━━━━━ MATERIAL PROVIDED ━━━━━

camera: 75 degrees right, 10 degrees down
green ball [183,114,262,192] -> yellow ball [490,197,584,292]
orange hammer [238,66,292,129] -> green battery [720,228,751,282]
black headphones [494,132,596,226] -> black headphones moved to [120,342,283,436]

━━━━━
━━━━━ MATERIAL PROVIDED ━━━━━

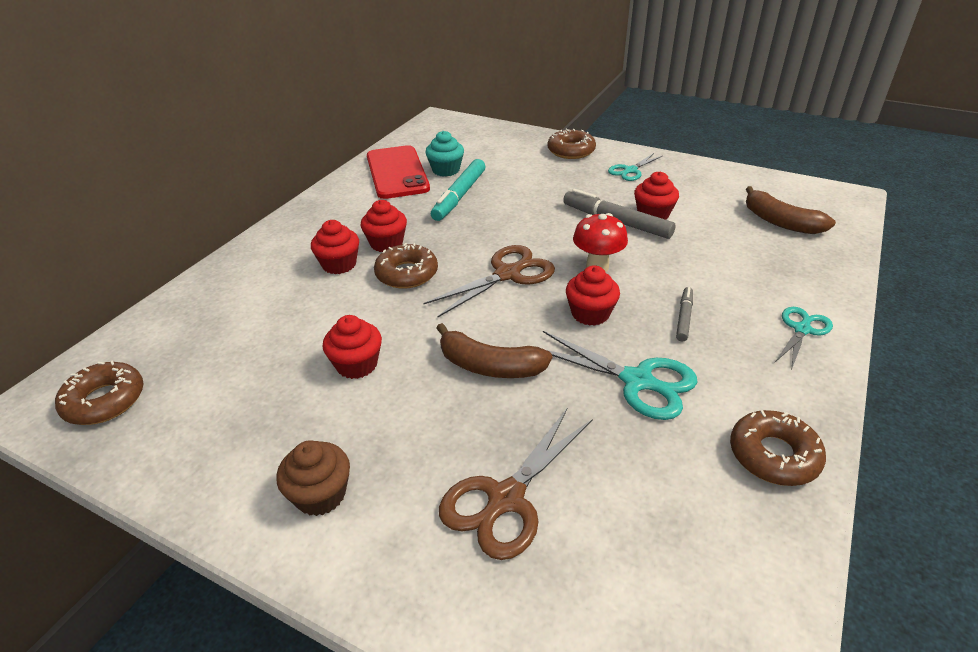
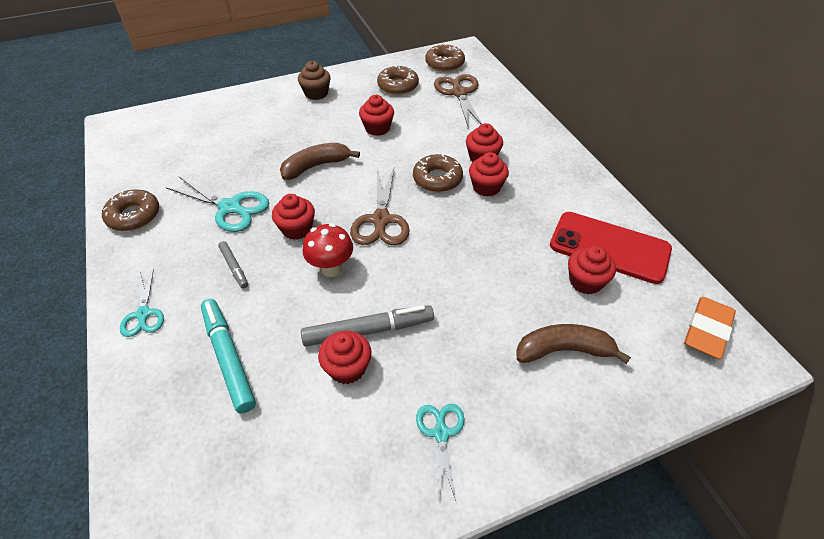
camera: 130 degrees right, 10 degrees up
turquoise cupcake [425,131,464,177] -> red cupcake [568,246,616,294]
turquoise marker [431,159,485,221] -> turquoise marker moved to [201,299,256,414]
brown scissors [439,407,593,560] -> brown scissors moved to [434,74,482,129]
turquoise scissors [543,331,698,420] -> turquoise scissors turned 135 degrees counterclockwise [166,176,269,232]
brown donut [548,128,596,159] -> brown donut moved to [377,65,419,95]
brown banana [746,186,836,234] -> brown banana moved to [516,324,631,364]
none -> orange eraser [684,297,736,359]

━━━━━

### DIRECTIONS
In the data above, find the line that contains "camera: 75 degrees right, 10 degrees down" and the line that contains "black headphones [494,132,596,226]". Repeat exactly those lines and every line between them, and only those.

### YOUR RESPONSE
camera: 75 degrees right, 10 degrees down
green ball [183,114,262,192] -> yellow ball [490,197,584,292]
orange hammer [238,66,292,129] -> green battery [720,228,751,282]
black headphones [494,132,596,226] -> black headphones moved to [120,342,283,436]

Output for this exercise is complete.